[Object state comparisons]
════════

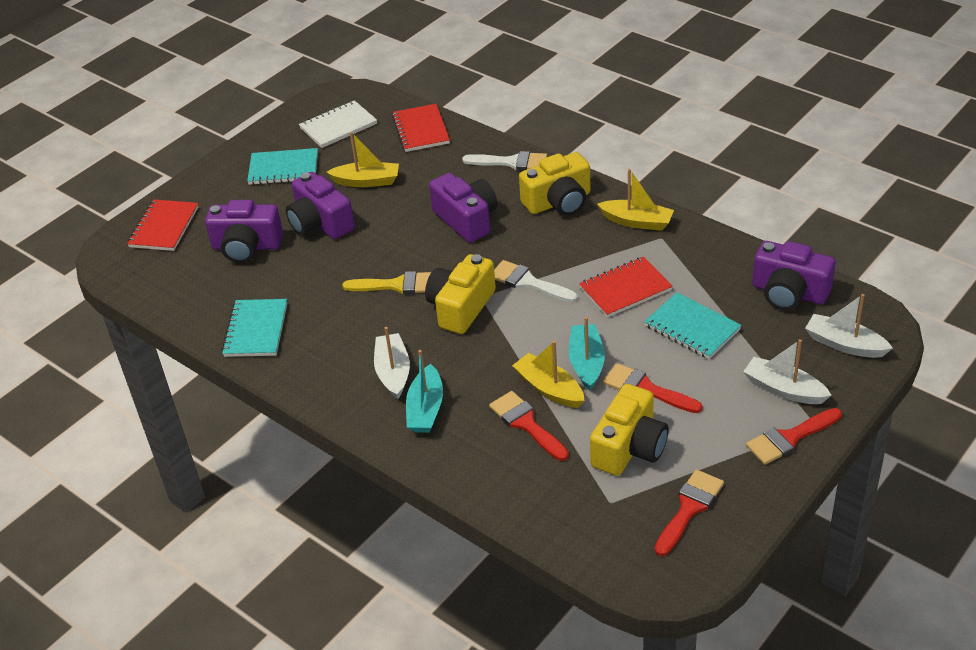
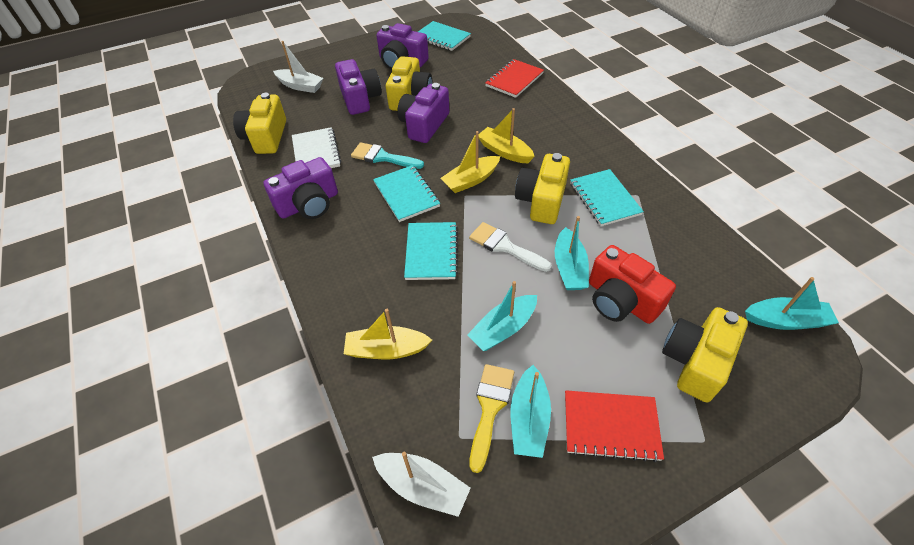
red brush: 4 -> 0
red camera: 0 -> 1
red notebook: 3 -> 2
turquoise boat: 2 -> 4
turquoise brush: 0 -> 1
turquoise notebook: 3 -> 4
white boat: 3 -> 2
white brush: 2 -> 1
yellow camera: 3 -> 4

════════

The range runs from the line with "turquoise boat: 2 -> 4" to the last line of the entries above, both included. Restate it word for word.

== Written response ==
turquoise boat: 2 -> 4
turquoise brush: 0 -> 1
turquoise notebook: 3 -> 4
white boat: 3 -> 2
white brush: 2 -> 1
yellow camera: 3 -> 4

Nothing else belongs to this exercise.